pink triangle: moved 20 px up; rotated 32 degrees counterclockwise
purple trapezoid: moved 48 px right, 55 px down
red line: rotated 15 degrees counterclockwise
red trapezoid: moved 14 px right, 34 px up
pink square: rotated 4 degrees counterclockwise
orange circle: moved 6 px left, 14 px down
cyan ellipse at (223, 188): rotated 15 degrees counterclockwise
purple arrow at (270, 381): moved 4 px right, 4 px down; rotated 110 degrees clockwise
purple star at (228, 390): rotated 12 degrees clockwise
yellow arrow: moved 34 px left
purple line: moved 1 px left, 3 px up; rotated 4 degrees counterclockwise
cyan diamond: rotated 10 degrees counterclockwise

____

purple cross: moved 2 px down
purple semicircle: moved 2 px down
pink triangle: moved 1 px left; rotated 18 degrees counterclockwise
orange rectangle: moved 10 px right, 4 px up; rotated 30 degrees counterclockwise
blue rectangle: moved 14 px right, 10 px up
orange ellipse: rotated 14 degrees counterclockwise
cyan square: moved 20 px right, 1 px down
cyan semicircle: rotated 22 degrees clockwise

____

◆ WHAT THE EXERCISE ASKS ◆
In the entries above, find each line with the word "cyan" and show it.

◆ ANSWER SPACE ◆
cyan ellipse at (223, 188): rotated 15 degrees counterclockwise
cyan diamond: rotated 10 degrees counterclockwise
cyan square: moved 20 px right, 1 px down
cyan semicircle: rotated 22 degrees clockwise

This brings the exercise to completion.